Copy out, word for word, the stretch of the listing from the line containing "Question: Which point is closer" through the line containing "Based on the". Leave the pictures out.

Data for analysis:
------------

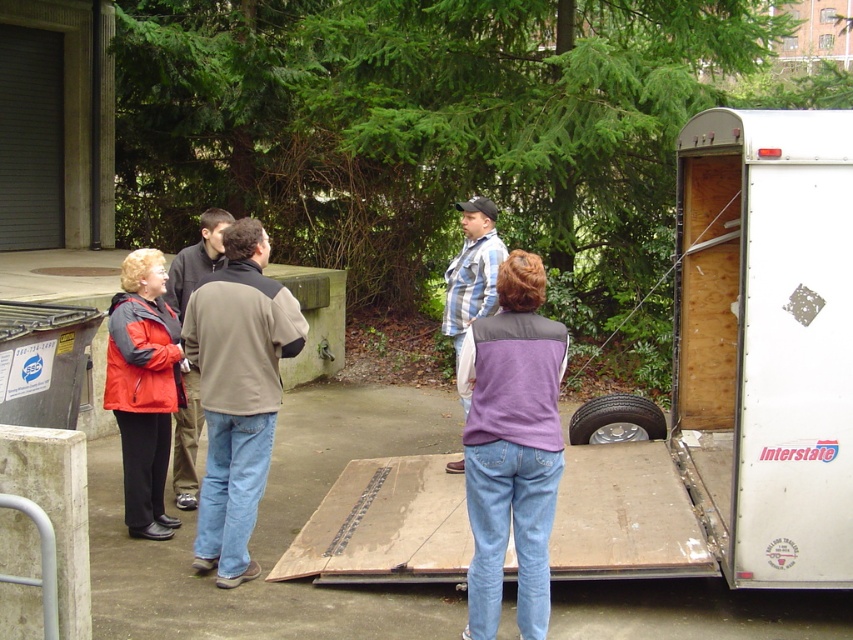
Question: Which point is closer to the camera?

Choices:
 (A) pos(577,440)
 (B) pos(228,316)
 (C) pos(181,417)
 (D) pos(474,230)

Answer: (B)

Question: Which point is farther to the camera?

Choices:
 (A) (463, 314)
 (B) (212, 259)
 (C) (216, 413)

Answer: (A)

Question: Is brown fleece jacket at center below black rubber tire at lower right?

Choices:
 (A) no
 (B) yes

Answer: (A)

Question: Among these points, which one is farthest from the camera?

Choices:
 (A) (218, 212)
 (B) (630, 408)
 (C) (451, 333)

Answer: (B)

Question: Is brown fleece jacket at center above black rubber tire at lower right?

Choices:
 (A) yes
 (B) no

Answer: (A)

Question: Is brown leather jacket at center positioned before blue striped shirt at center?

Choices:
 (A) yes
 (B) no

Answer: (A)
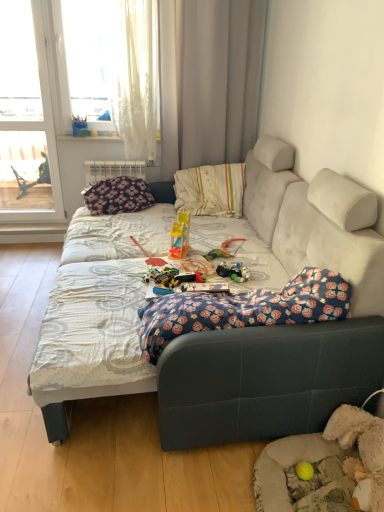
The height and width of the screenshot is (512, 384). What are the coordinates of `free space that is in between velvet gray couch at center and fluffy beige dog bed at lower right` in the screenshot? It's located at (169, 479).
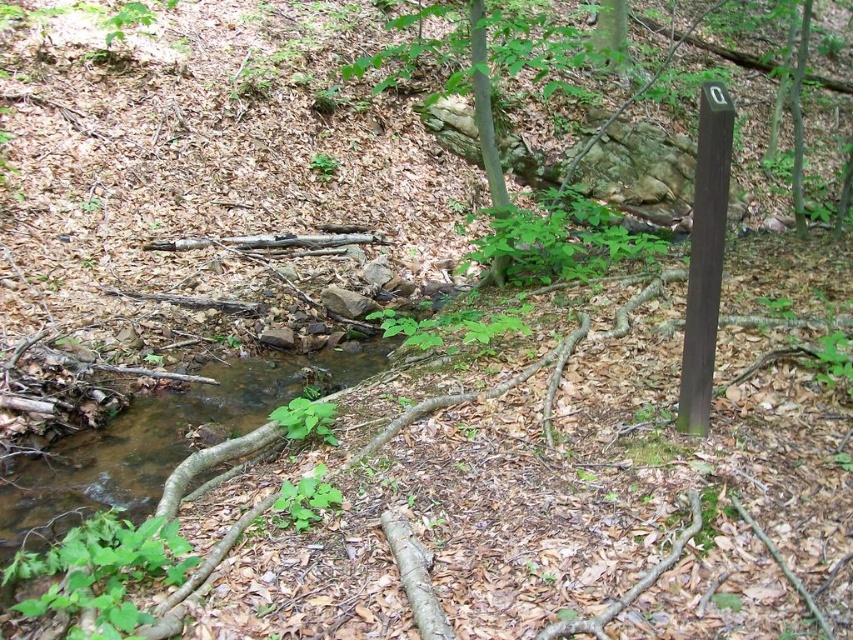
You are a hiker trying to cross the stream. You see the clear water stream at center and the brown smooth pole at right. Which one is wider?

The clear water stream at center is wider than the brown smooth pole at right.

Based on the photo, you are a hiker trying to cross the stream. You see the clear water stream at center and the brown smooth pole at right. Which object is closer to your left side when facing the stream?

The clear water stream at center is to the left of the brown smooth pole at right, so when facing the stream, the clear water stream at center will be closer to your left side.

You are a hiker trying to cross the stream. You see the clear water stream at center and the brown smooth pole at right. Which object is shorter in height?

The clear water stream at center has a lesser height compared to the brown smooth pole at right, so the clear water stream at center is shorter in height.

------------

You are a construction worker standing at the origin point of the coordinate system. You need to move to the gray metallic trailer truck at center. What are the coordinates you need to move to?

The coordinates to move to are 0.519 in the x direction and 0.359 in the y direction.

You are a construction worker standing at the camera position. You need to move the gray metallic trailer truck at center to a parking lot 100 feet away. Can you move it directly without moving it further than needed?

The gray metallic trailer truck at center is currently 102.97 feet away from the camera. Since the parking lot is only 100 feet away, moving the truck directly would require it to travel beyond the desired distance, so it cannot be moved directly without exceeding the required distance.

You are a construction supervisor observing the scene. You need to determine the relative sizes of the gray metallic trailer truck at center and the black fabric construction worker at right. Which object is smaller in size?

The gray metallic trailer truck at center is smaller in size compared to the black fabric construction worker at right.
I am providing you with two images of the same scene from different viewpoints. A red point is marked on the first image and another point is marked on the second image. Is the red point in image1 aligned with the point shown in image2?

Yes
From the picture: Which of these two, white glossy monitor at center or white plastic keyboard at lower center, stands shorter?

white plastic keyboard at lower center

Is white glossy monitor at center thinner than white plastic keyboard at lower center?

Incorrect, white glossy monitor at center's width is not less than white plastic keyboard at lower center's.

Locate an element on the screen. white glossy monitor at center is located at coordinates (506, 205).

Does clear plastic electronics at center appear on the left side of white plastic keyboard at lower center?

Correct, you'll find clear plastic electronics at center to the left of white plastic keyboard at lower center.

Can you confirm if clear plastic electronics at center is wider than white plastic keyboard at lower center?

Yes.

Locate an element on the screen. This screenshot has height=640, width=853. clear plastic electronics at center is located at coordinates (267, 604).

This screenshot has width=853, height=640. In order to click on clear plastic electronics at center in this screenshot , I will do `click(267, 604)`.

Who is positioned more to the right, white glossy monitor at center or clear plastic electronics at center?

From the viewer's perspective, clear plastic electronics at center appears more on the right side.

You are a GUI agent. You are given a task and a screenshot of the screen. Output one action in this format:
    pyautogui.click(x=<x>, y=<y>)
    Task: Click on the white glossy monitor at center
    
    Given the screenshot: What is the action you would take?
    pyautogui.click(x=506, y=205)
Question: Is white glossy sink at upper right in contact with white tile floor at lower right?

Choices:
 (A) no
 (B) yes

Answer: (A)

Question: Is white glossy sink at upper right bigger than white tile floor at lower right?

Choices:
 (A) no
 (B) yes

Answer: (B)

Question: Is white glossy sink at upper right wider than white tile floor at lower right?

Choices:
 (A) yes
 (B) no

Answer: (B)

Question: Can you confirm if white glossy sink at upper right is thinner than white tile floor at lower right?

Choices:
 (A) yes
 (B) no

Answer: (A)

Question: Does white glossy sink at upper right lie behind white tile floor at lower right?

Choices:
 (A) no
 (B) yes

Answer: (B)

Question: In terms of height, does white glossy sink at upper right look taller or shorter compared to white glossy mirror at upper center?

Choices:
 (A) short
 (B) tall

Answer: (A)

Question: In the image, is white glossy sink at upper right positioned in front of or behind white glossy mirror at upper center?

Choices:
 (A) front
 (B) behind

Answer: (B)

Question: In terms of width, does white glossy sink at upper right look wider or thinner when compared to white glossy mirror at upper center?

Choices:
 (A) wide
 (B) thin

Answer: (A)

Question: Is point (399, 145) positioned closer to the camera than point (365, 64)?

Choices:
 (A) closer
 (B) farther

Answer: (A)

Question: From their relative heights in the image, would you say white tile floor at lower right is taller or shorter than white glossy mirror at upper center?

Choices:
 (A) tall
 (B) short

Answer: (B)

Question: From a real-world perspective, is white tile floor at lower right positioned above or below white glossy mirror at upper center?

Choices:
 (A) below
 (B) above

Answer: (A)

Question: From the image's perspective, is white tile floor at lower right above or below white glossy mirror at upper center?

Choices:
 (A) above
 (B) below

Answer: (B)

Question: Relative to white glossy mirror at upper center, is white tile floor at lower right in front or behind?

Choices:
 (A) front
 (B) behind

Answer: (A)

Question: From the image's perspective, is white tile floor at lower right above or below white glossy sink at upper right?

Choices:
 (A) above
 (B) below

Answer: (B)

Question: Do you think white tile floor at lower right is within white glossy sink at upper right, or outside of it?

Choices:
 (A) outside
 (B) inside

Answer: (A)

------------

Your solution:
Question: Which point is closer to the camera?

Choices:
 (A) pos(577,440)
 (B) pos(228,316)
 (C) pos(181,417)
 (D) pos(474,230)

Answer: (B)

Question: Which point is farther to the camera?

Choices:
 (A) (463, 314)
 (B) (212, 259)
 (C) (216, 413)

Answer: (A)

Question: Is brown fleece jacket at center below black rubber tire at lower right?

Choices:
 (A) no
 (B) yes

Answer: (A)

Question: Among these points, which one is farthest from the camera?

Choices:
 (A) (218, 212)
 (B) (630, 408)
 (C) (451, 333)

Answer: (B)

Question: Is brown fleece jacket at center above black rubber tire at lower right?

Choices:
 (A) yes
 (B) no

Answer: (A)

Question: Is brown leather jacket at center positioned before blue striped shirt at center?

Choices:
 (A) yes
 (B) no

Answer: (A)
The height and width of the screenshot is (512, 384). What are the coordinates of `free space that is in between velvet gray couch at center and fluffy beige dog bed at lower right` in the screenshot? It's located at (169, 479).
You are a hiker trying to cross the stream. You see the clear water stream at center and the brown smooth pole at right. Which one is wider?

The clear water stream at center is wider than the brown smooth pole at right.

Based on the photo, you are a hiker trying to cross the stream. You see the clear water stream at center and the brown smooth pole at right. Which object is closer to your left side when facing the stream?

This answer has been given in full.